Stored data

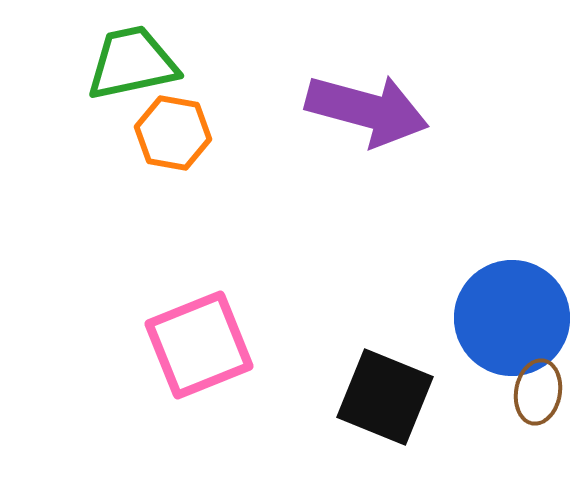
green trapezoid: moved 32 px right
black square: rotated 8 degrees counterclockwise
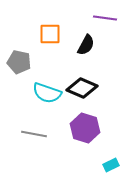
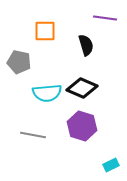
orange square: moved 5 px left, 3 px up
black semicircle: rotated 45 degrees counterclockwise
cyan semicircle: rotated 24 degrees counterclockwise
purple hexagon: moved 3 px left, 2 px up
gray line: moved 1 px left, 1 px down
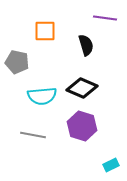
gray pentagon: moved 2 px left
cyan semicircle: moved 5 px left, 3 px down
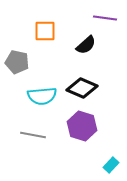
black semicircle: rotated 65 degrees clockwise
cyan rectangle: rotated 21 degrees counterclockwise
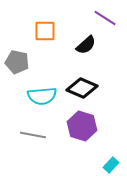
purple line: rotated 25 degrees clockwise
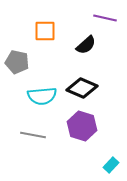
purple line: rotated 20 degrees counterclockwise
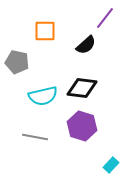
purple line: rotated 65 degrees counterclockwise
black diamond: rotated 16 degrees counterclockwise
cyan semicircle: moved 1 px right; rotated 8 degrees counterclockwise
gray line: moved 2 px right, 2 px down
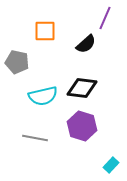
purple line: rotated 15 degrees counterclockwise
black semicircle: moved 1 px up
gray line: moved 1 px down
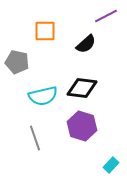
purple line: moved 1 px right, 2 px up; rotated 40 degrees clockwise
gray line: rotated 60 degrees clockwise
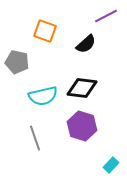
orange square: rotated 20 degrees clockwise
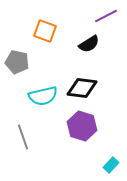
black semicircle: moved 3 px right; rotated 10 degrees clockwise
gray line: moved 12 px left, 1 px up
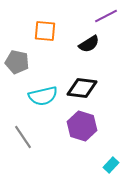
orange square: rotated 15 degrees counterclockwise
gray line: rotated 15 degrees counterclockwise
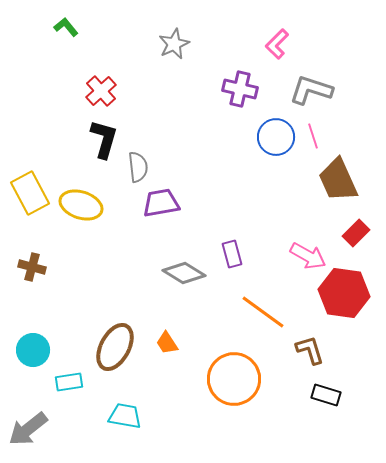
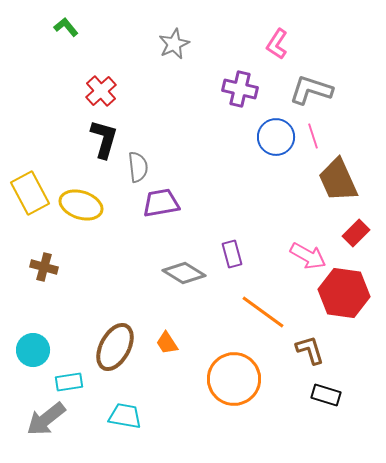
pink L-shape: rotated 12 degrees counterclockwise
brown cross: moved 12 px right
gray arrow: moved 18 px right, 10 px up
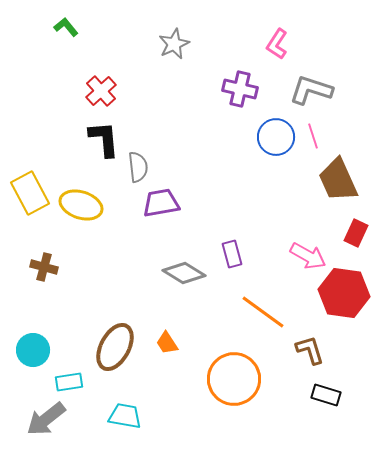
black L-shape: rotated 21 degrees counterclockwise
red rectangle: rotated 20 degrees counterclockwise
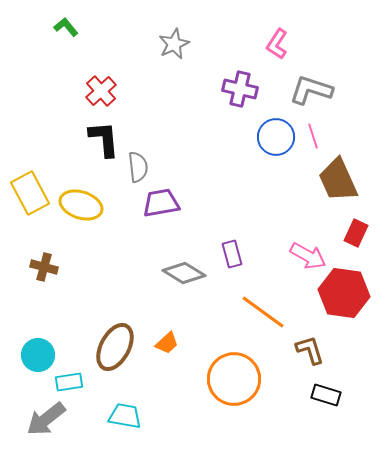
orange trapezoid: rotated 100 degrees counterclockwise
cyan circle: moved 5 px right, 5 px down
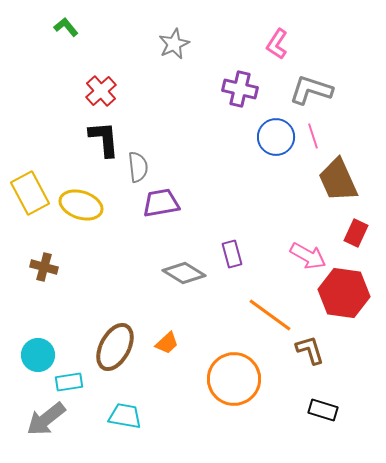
orange line: moved 7 px right, 3 px down
black rectangle: moved 3 px left, 15 px down
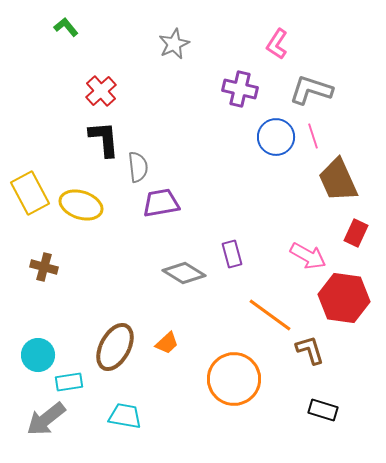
red hexagon: moved 5 px down
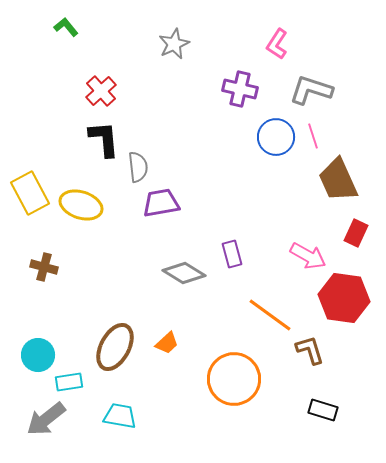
cyan trapezoid: moved 5 px left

What is being asked
Which lines in the records contain the word "orange"? Pull out and copy each of them, with case treated as significant.

Written response
orange square: moved 5 px left, 3 px up
orange square: rotated 20 degrees clockwise
orange square: rotated 15 degrees counterclockwise
orange trapezoid: rotated 100 degrees counterclockwise
orange line: moved 7 px right, 3 px down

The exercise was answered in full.